▸ What to work on
The entries below should be set down again exactly, with every picture left out.

(Scene image comparisons)
+ + + +

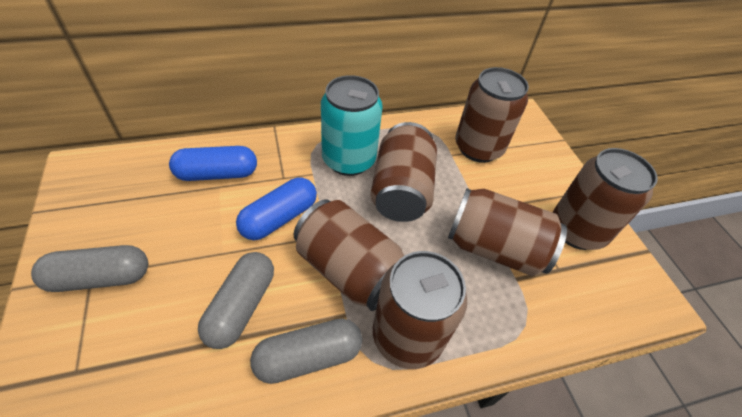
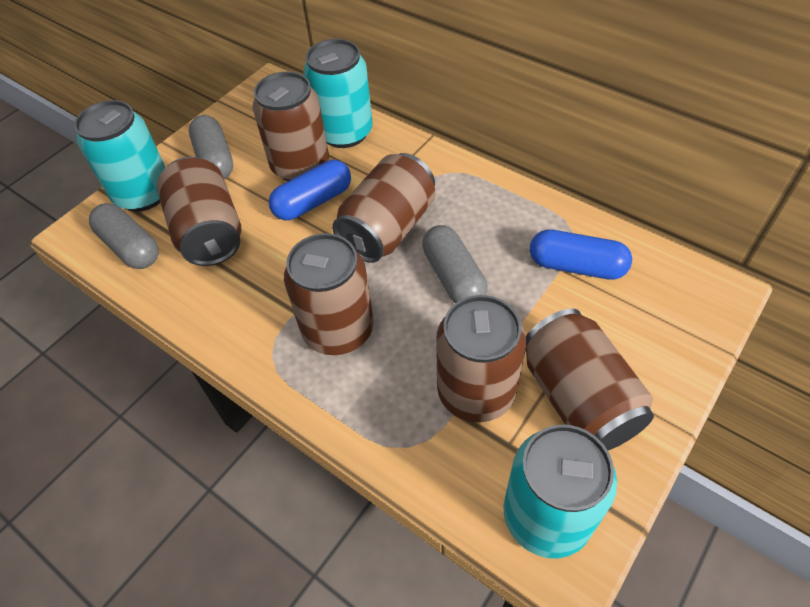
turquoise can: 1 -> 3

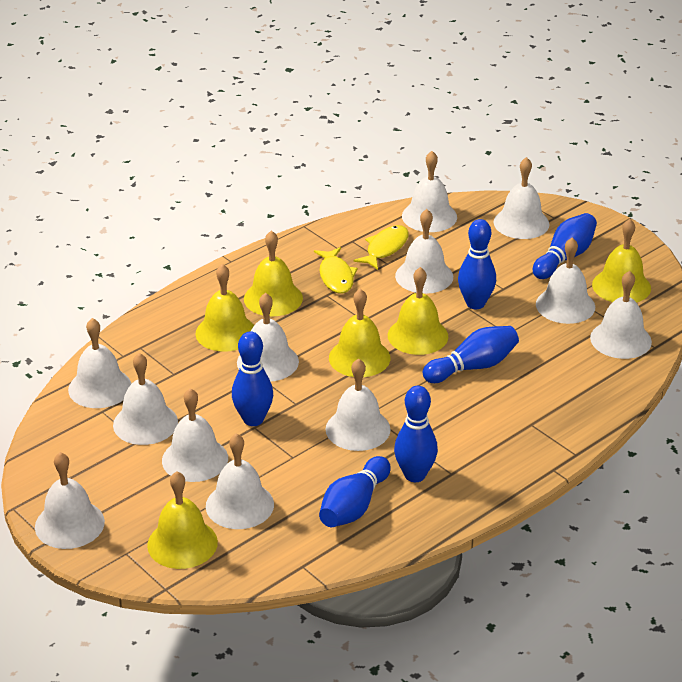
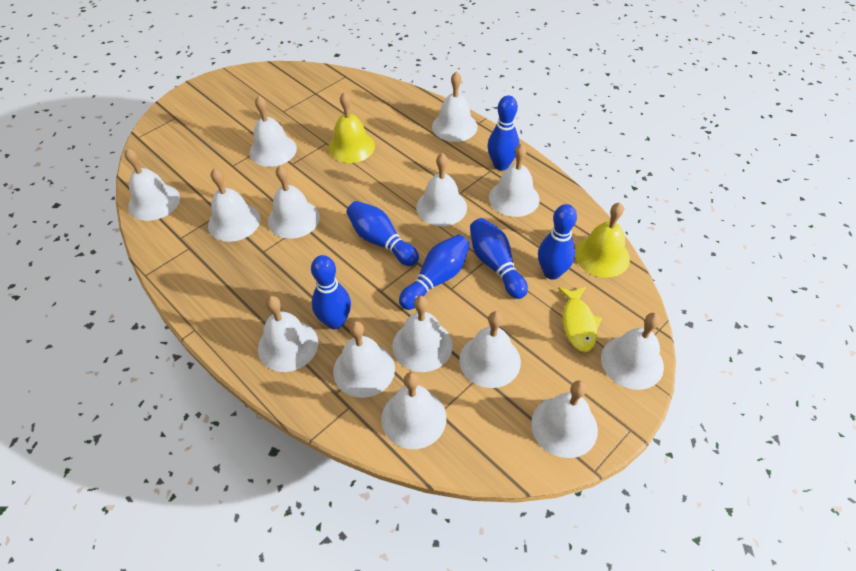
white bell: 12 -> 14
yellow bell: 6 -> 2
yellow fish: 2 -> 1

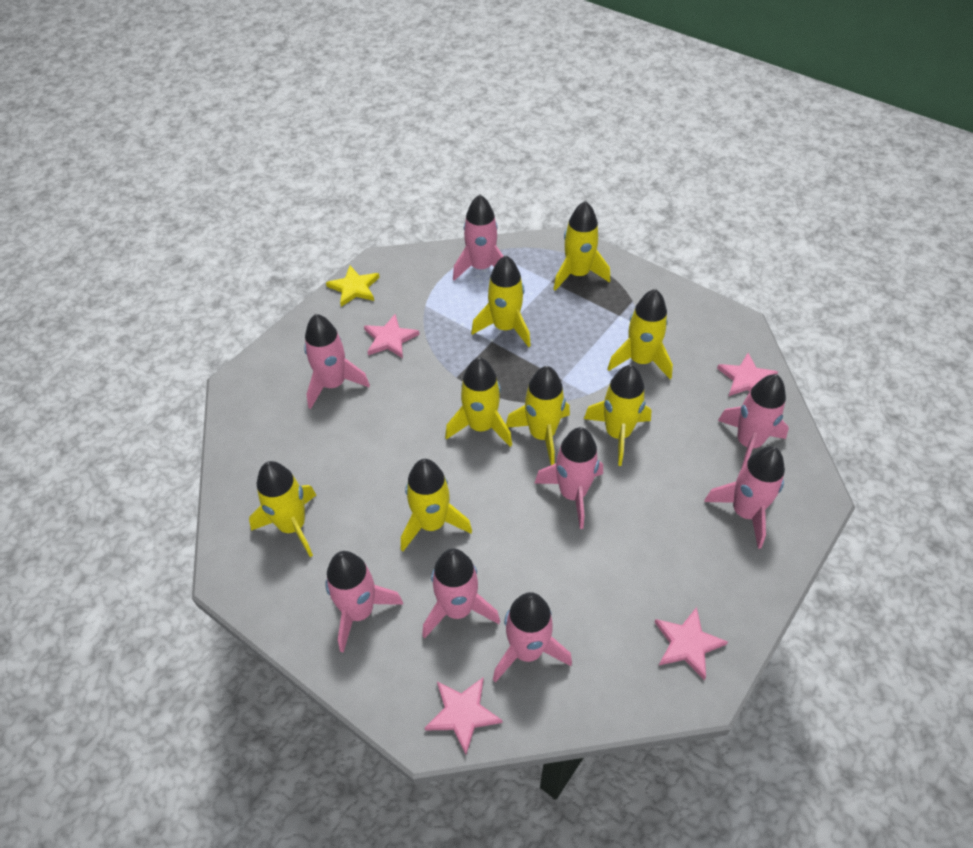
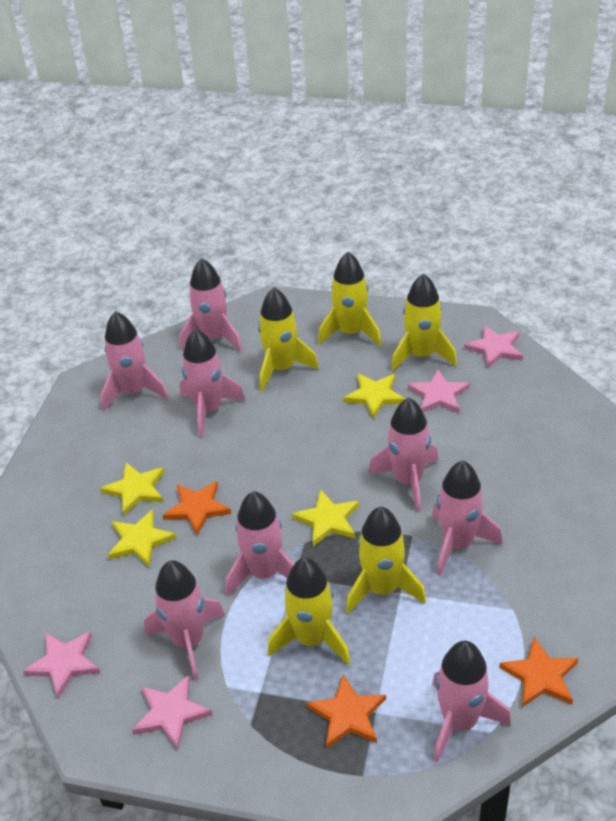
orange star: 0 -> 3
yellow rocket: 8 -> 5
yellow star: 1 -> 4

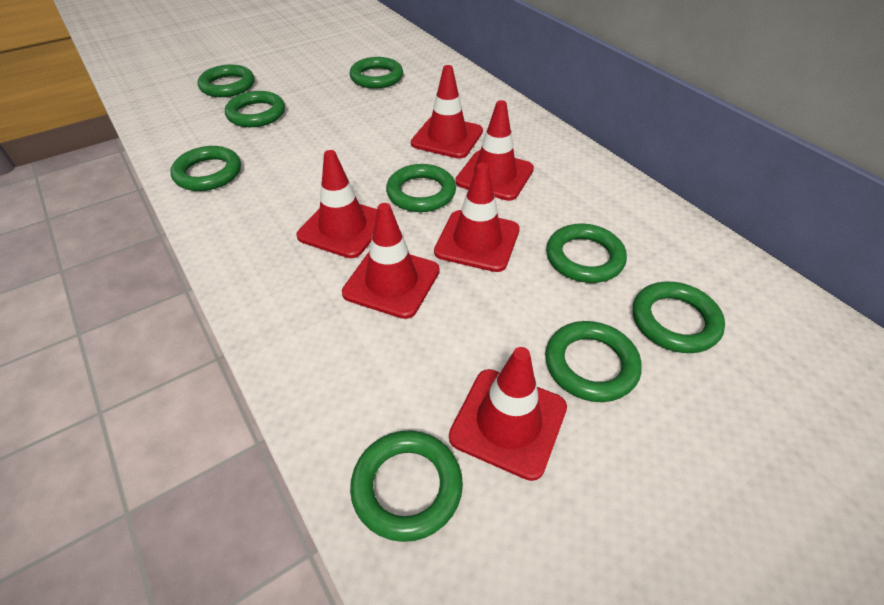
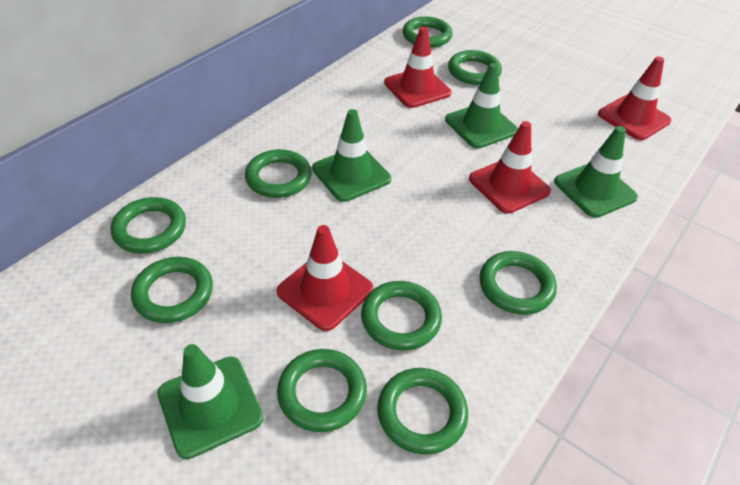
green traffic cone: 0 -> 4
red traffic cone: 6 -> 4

+ + + +

▸ Finished task
turquoise can: 1 -> 3

white bell: 12 -> 14
yellow bell: 6 -> 2
yellow fish: 2 -> 1

orange star: 0 -> 3
yellow rocket: 8 -> 5
yellow star: 1 -> 4

green traffic cone: 0 -> 4
red traffic cone: 6 -> 4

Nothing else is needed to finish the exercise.